## Source material
'''
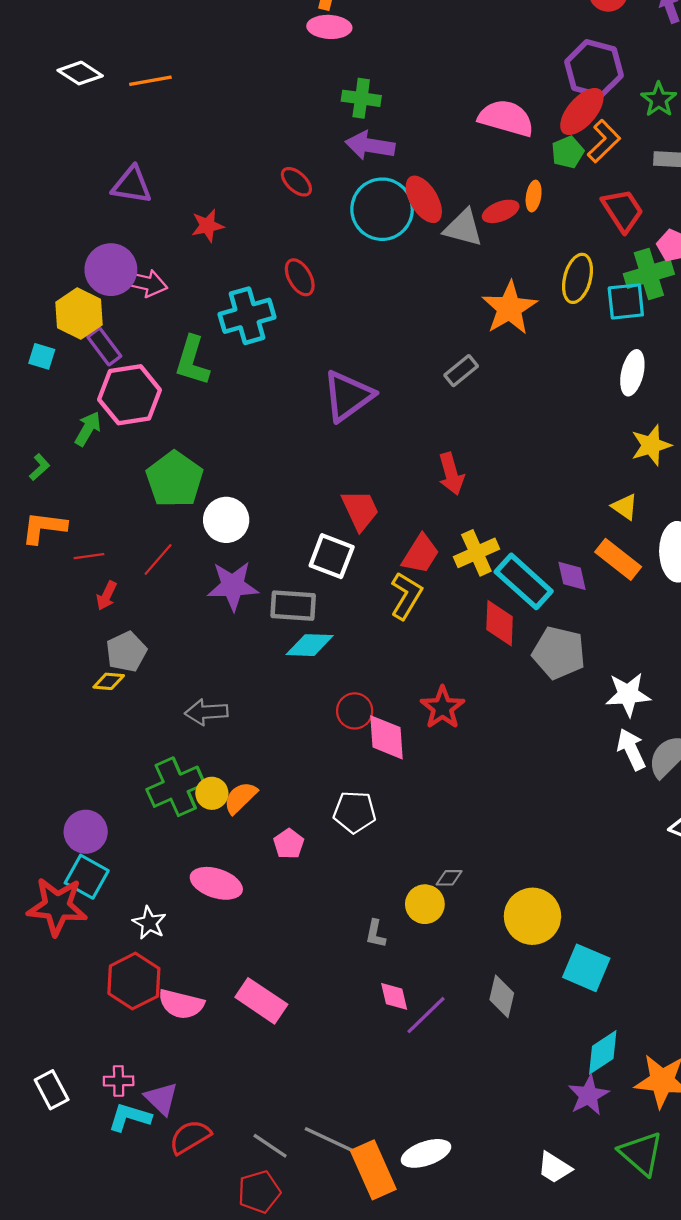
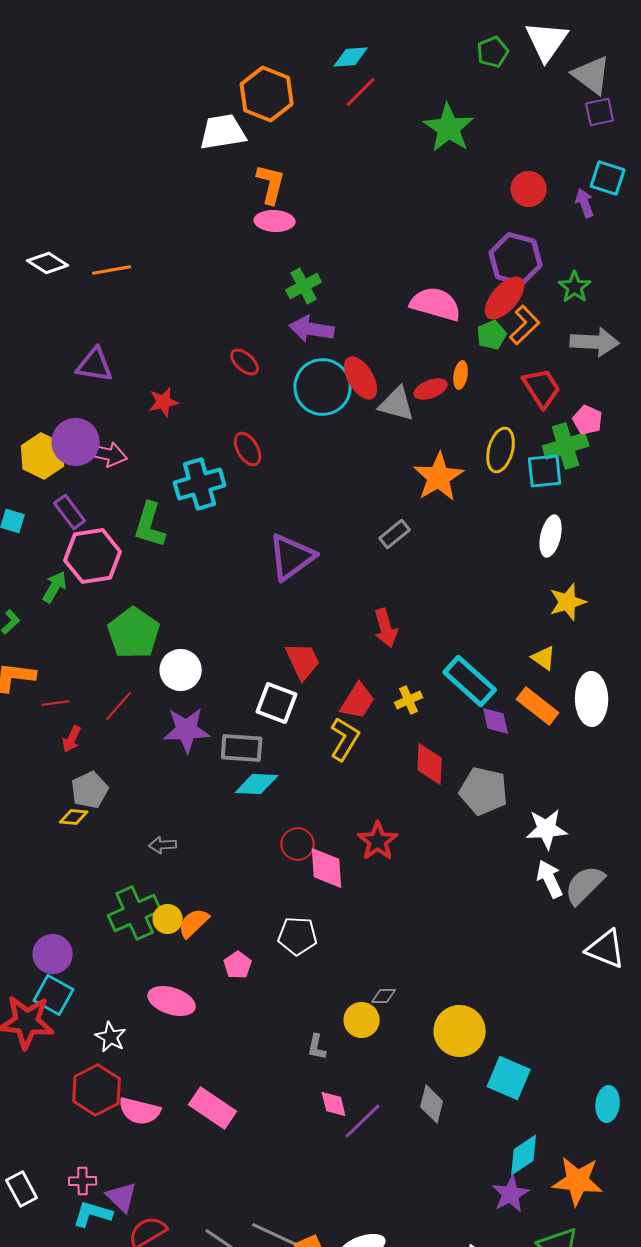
green cross: (361, 98) -> (304, 286), turned -36
yellow hexagon: (79, 314) -> (43, 456), moved
yellow cross: (476, 553) -> (409, 700), size x0.7
cyan rectangle: (524, 581) -> (470, 681), moved
gray arrow: (206, 712) -> (163, 845), size x0.7

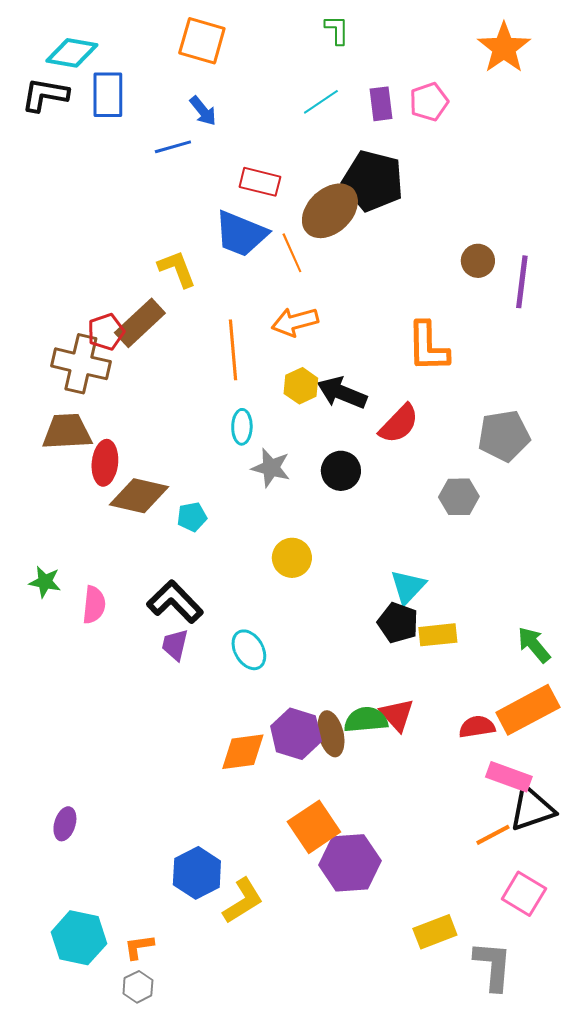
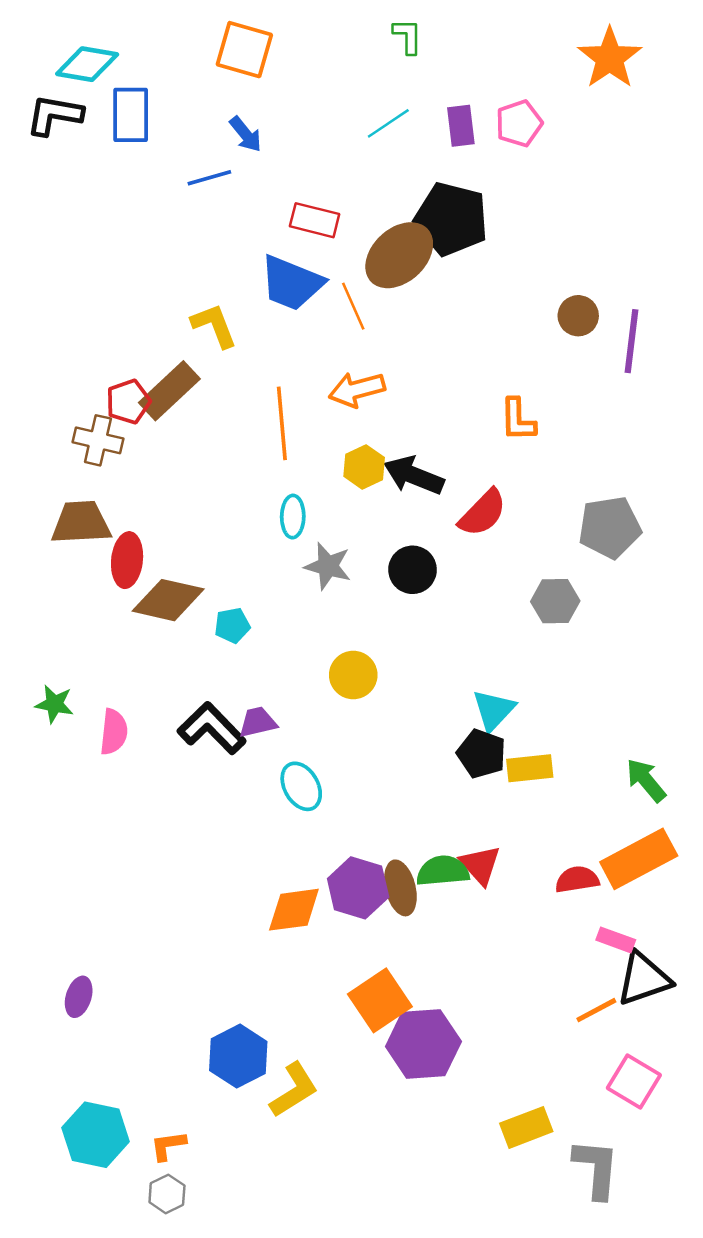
orange L-shape: (428, 347) -> (518, 420), size x0.7
brown cross: (81, 364) -> (98, 440), size x0.7
purple trapezoid: (175, 645) -> (258, 722), moved, turned 64
pink rectangle: (509, 777) -> (616, 940), size x0.7

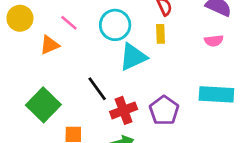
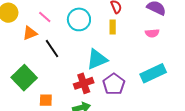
cyan triangle: (133, 57) -> (97, 59), moved
black line: (97, 89) -> (52, 49), moved
cyan rectangle: (216, 94) -> (153, 73), turned -30

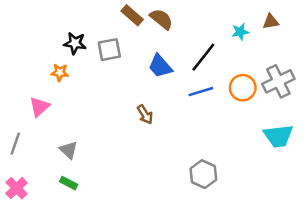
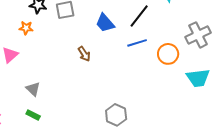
orange circle: (243, 88) -> (168, 54), moved
brown arrow: (145, 114) -> (84, 54), moved
gray hexagon: (203, 174) -> (116, 115), moved

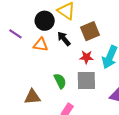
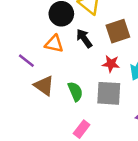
purple line: (15, 34) -> (26, 61), moved
brown triangle: (32, 97) -> (44, 86), moved, turned 36

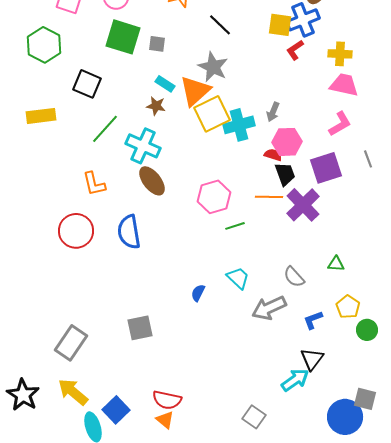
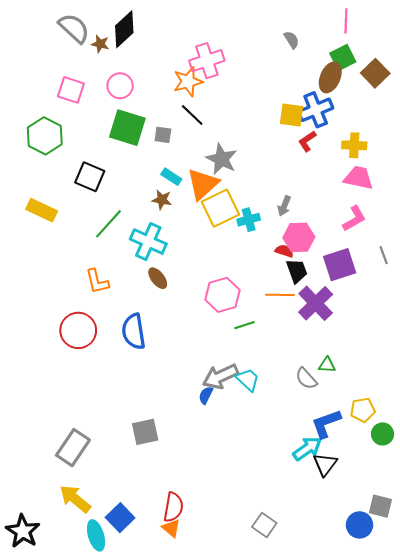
black line: (220, 25) -> (192, 115), moved
yellow rectangle: (41, 116) -> (42, 210), turned 32
cyan cross: (239, 125) -> (249, 220), size x0.7
brown ellipse: (152, 181) -> (158, 278), size x0.7
green triangle: (336, 264) -> (327, 365), moved
yellow pentagon: (348, 307) -> (363, 410), turned 30
gray arrow: (269, 308) -> (220, 376), moved
blue L-shape: (313, 320) -> (326, 424), size x1.5
cyan arrow: (295, 380) -> (307, 449), moved
black star: (23, 395) -> (23, 531), moved
red semicircle: (167, 400) -> (173, 507), turned -92
blue circle: (345, 417) -> (360, 525), size x0.7

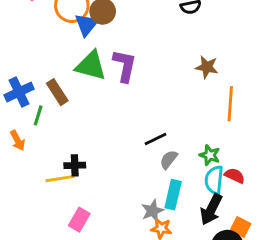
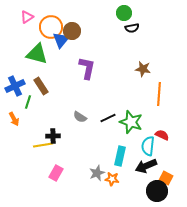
green triangle: (91, 66) -> (37, 54), moved
green star: (210, 155) -> (131, 122), moved, size x1.6
gray semicircle: (169, 160) -> (80, 117), moved, turned -96
red semicircle: (235, 176) -> (162, 135), moved
black arrow: (211, 209) -> (146, 166), turned 40
gray star: (153, 211) -> (97, 173), moved

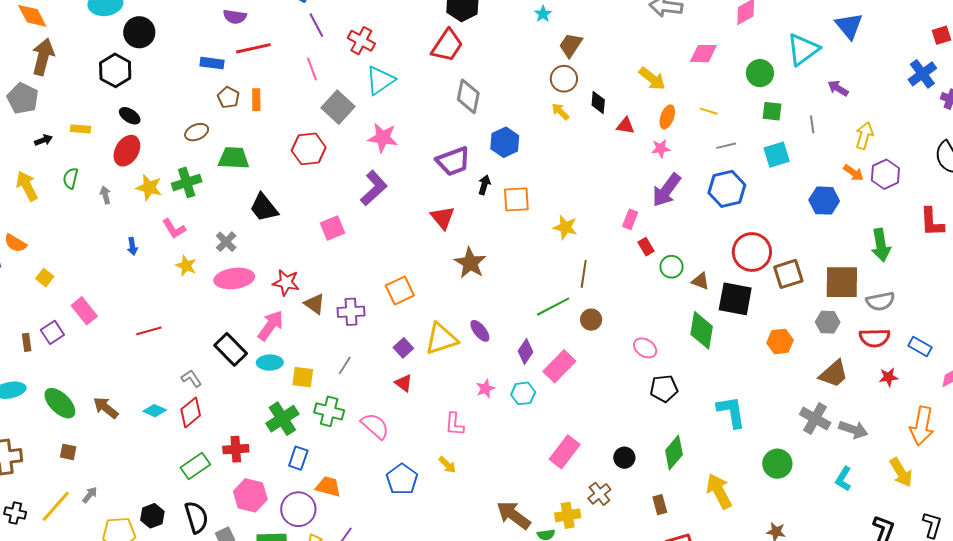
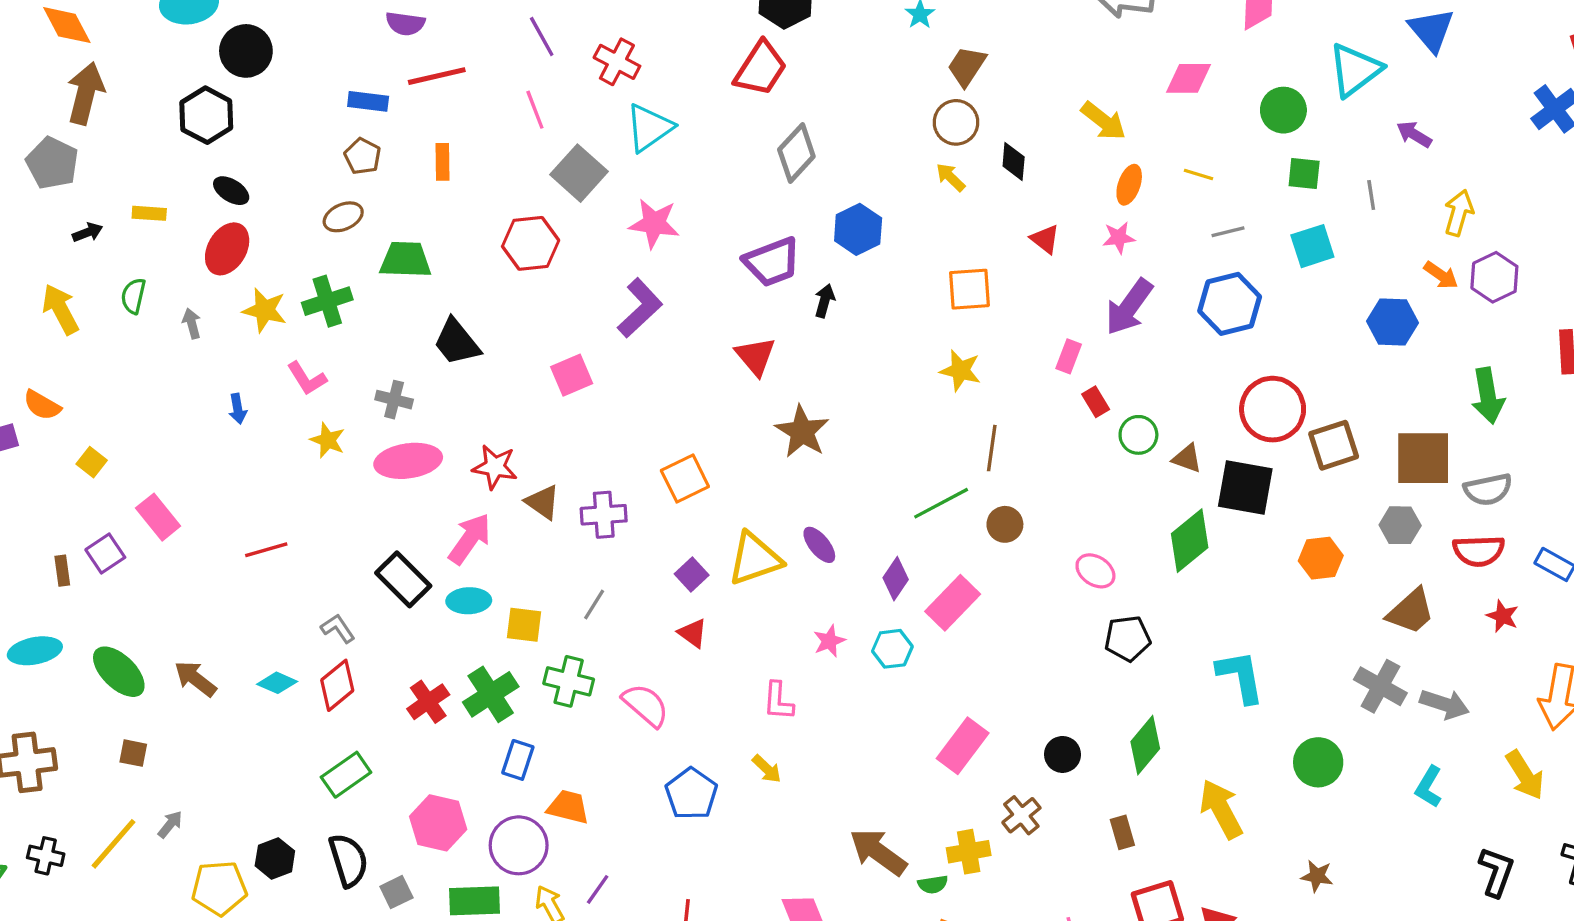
gray diamond: (468, 96) -> (796, 153), turned 32
brown pentagon: (228, 97) -> (363, 156), moved
red triangle: (625, 126) -> (1045, 239), moved, turned 30
orange square: (516, 199) -> (969, 289), moved
gray cross: (226, 242) -> (394, 400), turned -30
green diamond: (702, 330) -> (1190, 541), turned 42
red star: (889, 377) -> (1503, 616), turned 30
red cross: (236, 449) -> (428, 702), moved, turned -30

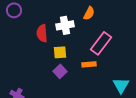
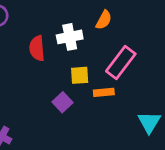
yellow square: (60, 52) -> (80, 75), moved

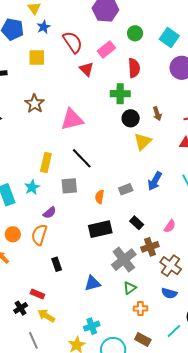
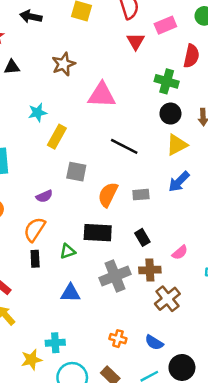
black line: (82, 158) -> (124, 146), moved, turned -35
blue arrow: (155, 181) -> (179, 182), moved
cyan star: (32, 187) -> (38, 113), moved
orange semicircle: (100, 197) -> (108, 195), size x1.5
orange semicircle: (39, 235) -> (35, 229), moved
green triangle: (130, 288) -> (68, 251), moved
blue semicircle: (169, 293) -> (154, 342), moved

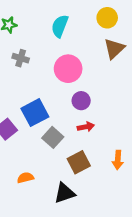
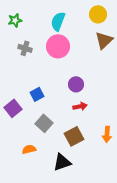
pink circle: (68, 69) -> (58, 46), moved
blue square: (35, 113) -> (37, 94), size x0.6
gray square: (53, 137) -> (44, 123), moved

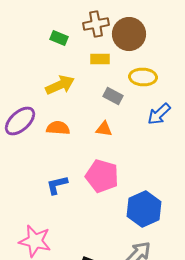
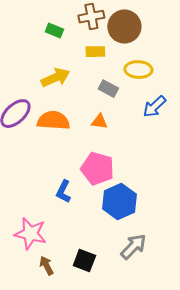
'''
## Assigned task
Could you repeat the data exactly, omitting its pictures?

## Expected answer
green cross: (361, 98) -> (304, 286), turned -36
yellow hexagon: (79, 314) -> (43, 456), moved
yellow cross: (476, 553) -> (409, 700), size x0.7
cyan rectangle: (524, 581) -> (470, 681), moved
gray arrow: (206, 712) -> (163, 845), size x0.7

orange L-shape: (428, 347) -> (518, 420), size x0.7
brown cross: (81, 364) -> (98, 440), size x0.7
purple trapezoid: (175, 645) -> (258, 722), moved, turned 64
pink rectangle: (509, 777) -> (616, 940), size x0.7

cyan triangle: (133, 57) -> (97, 59), moved
black line: (97, 89) -> (52, 49), moved
cyan rectangle: (216, 94) -> (153, 73), turned -30

orange circle: (243, 88) -> (168, 54), moved
brown arrow: (145, 114) -> (84, 54), moved
gray hexagon: (203, 174) -> (116, 115), moved

purple line: (15, 34) -> (26, 61), moved
brown triangle: (32, 97) -> (44, 86), moved, turned 36

black line: (220, 25) -> (192, 115), moved
yellow rectangle: (41, 116) -> (42, 210), turned 32
cyan cross: (239, 125) -> (249, 220), size x0.7
brown ellipse: (152, 181) -> (158, 278), size x0.7
green triangle: (336, 264) -> (327, 365), moved
yellow pentagon: (348, 307) -> (363, 410), turned 30
gray arrow: (269, 308) -> (220, 376), moved
blue L-shape: (313, 320) -> (326, 424), size x1.5
cyan arrow: (295, 380) -> (307, 449), moved
black star: (23, 395) -> (23, 531), moved
red semicircle: (167, 400) -> (173, 507), turned -92
blue circle: (345, 417) -> (360, 525), size x0.7

green triangle: (91, 66) -> (37, 54), moved
green star: (210, 155) -> (131, 122), moved, size x1.6
gray semicircle: (169, 160) -> (80, 117), moved, turned -96
red semicircle: (235, 176) -> (162, 135), moved
black arrow: (211, 209) -> (146, 166), turned 40
gray star: (153, 211) -> (97, 173), moved

gray diamond: (468, 96) -> (796, 153), turned 32
brown pentagon: (228, 97) -> (363, 156), moved
red triangle: (625, 126) -> (1045, 239), moved, turned 30
orange square: (516, 199) -> (969, 289), moved
gray cross: (226, 242) -> (394, 400), turned -30
green diamond: (702, 330) -> (1190, 541), turned 42
red star: (889, 377) -> (1503, 616), turned 30
red cross: (236, 449) -> (428, 702), moved, turned -30

yellow square: (60, 52) -> (80, 75), moved

black line: (82, 158) -> (124, 146), moved, turned -35
blue arrow: (155, 181) -> (179, 182), moved
cyan star: (32, 187) -> (38, 113), moved
orange semicircle: (100, 197) -> (108, 195), size x1.5
orange semicircle: (39, 235) -> (35, 229), moved
green triangle: (130, 288) -> (68, 251), moved
blue semicircle: (169, 293) -> (154, 342), moved

pink circle: (68, 69) -> (58, 46), moved
blue square: (35, 113) -> (37, 94), size x0.6
gray square: (53, 137) -> (44, 123), moved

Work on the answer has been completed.